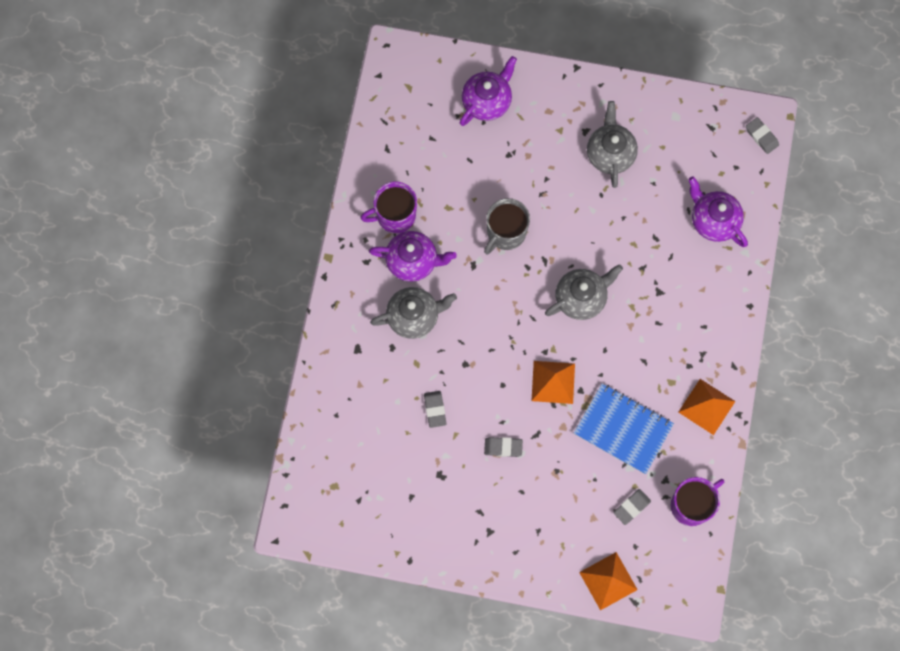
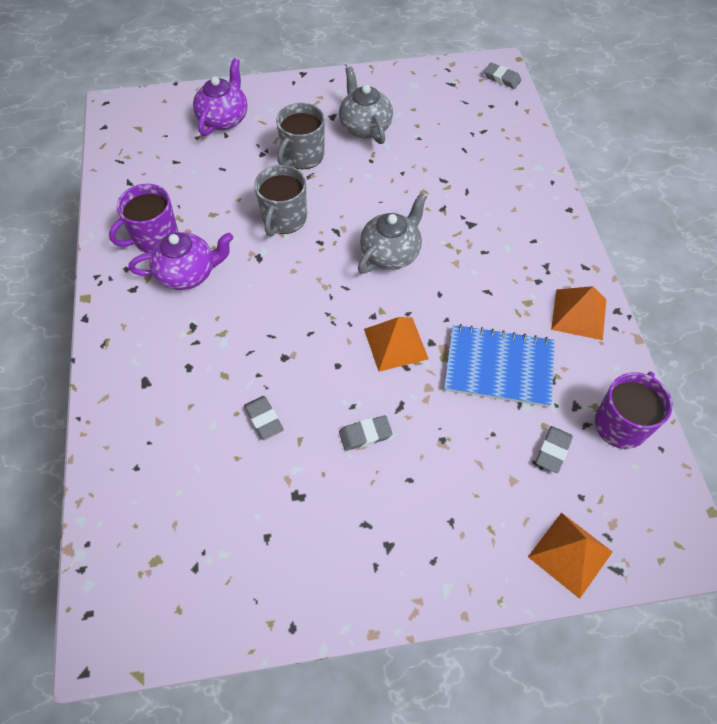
camera: 20 degrees left, 15 degrees down
(414, 317) = (206, 327): grey teapot -> none
(543, 169) = (302, 156): none -> grey mug
(713, 220) = (493, 151): purple teapot -> none

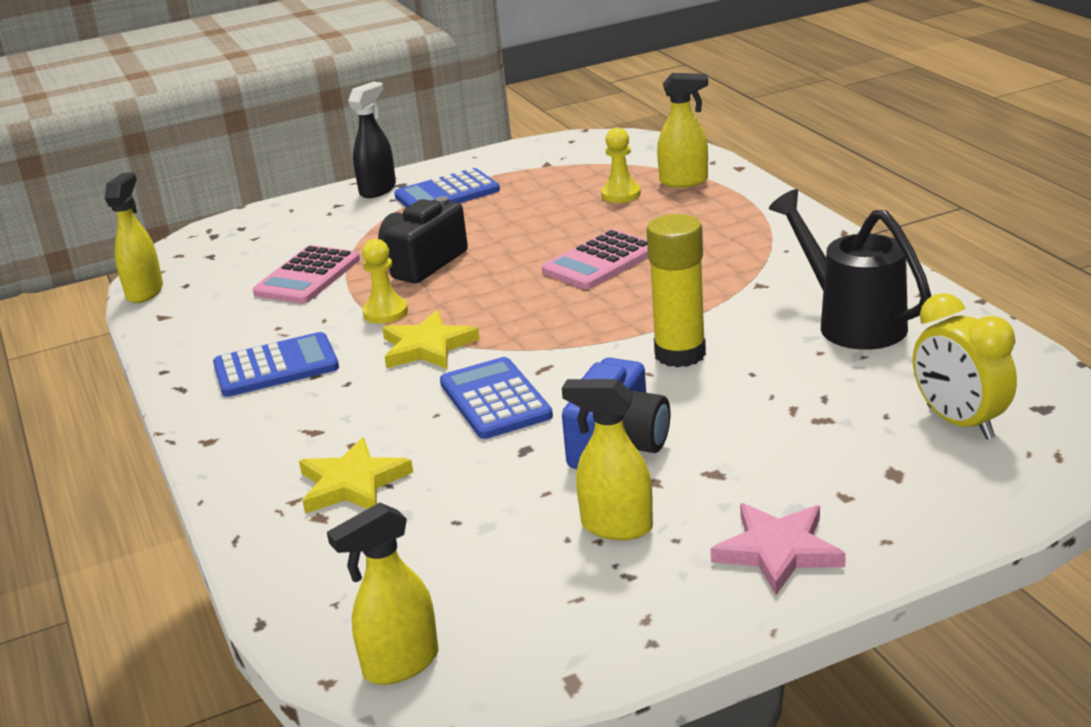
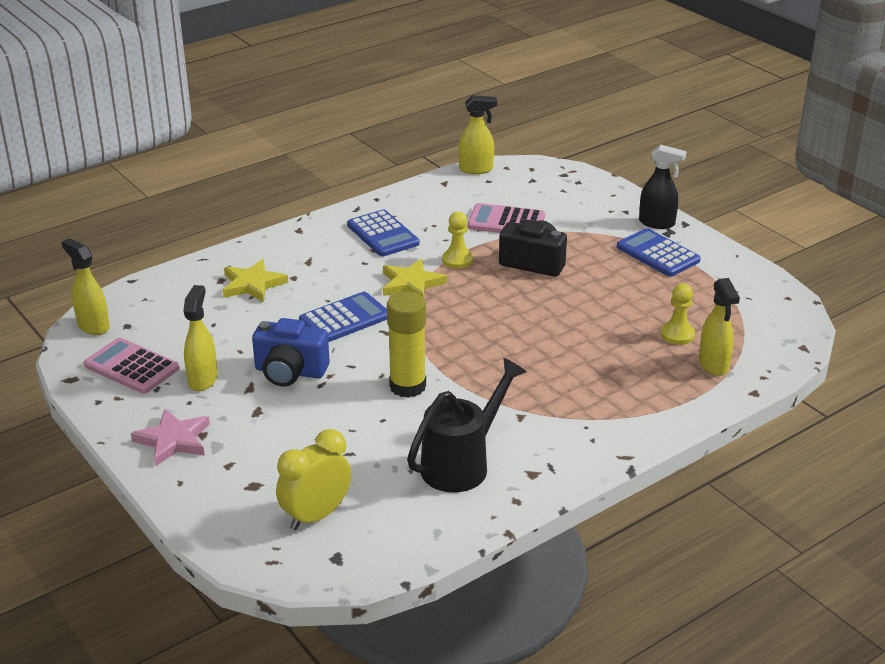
camera: 75 degrees right, 5 degrees up
(600, 261) = (549, 337): pink calculator -> pink calculator (131, 367)

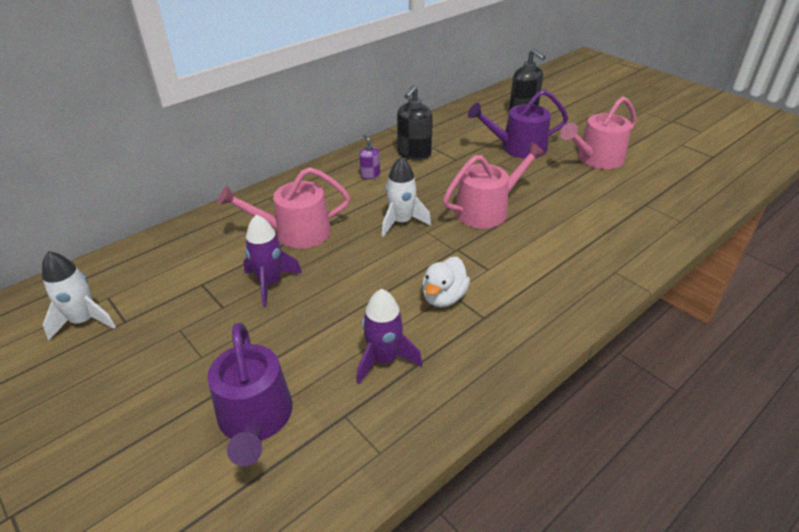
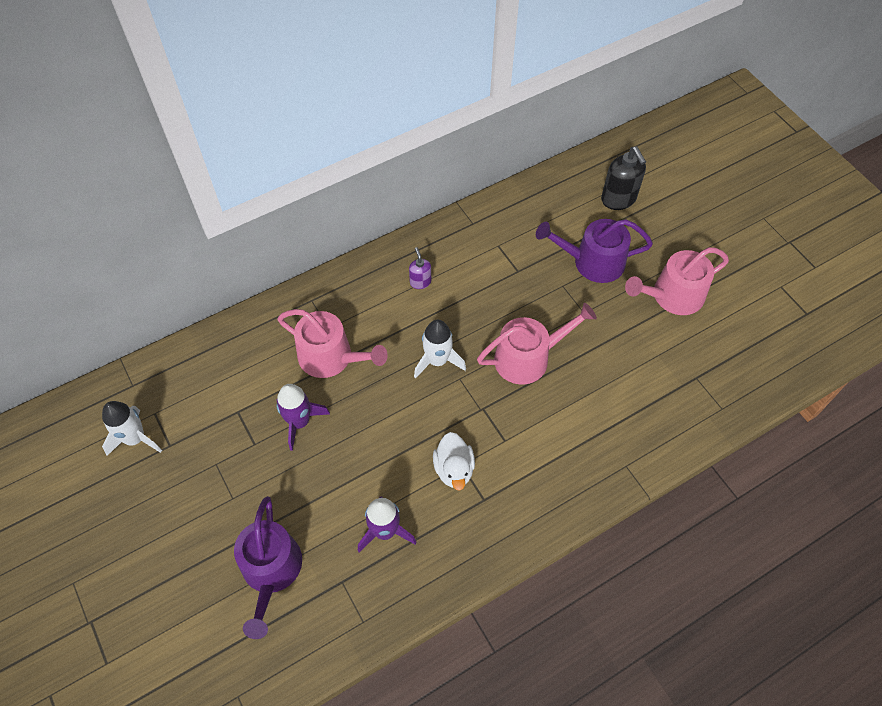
camera: 10 degrees right, 20 degrees up
(295, 232) = (331, 357): pink watering can -> pink watering can turned 150 degrees counterclockwise
(414, 154) = (475, 254): black soap dispenser -> none
(444, 297) = (454, 469): white duck -> white duck turned 45 degrees counterclockwise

━━━━━━━━━━

About this exercise:
Find the line that contains "camera: 75 degrees right, 5 degrees up" and repeat it, along with every line after it to the end of the data, exactly; drop the pictures.

Output for this task:
camera: 75 degrees right, 5 degrees up
(600, 261) = (549, 337): pink calculator -> pink calculator (131, 367)

camera: 10 degrees right, 20 degrees up
(295, 232) = (331, 357): pink watering can -> pink watering can turned 150 degrees counterclockwise
(414, 154) = (475, 254): black soap dispenser -> none
(444, 297) = (454, 469): white duck -> white duck turned 45 degrees counterclockwise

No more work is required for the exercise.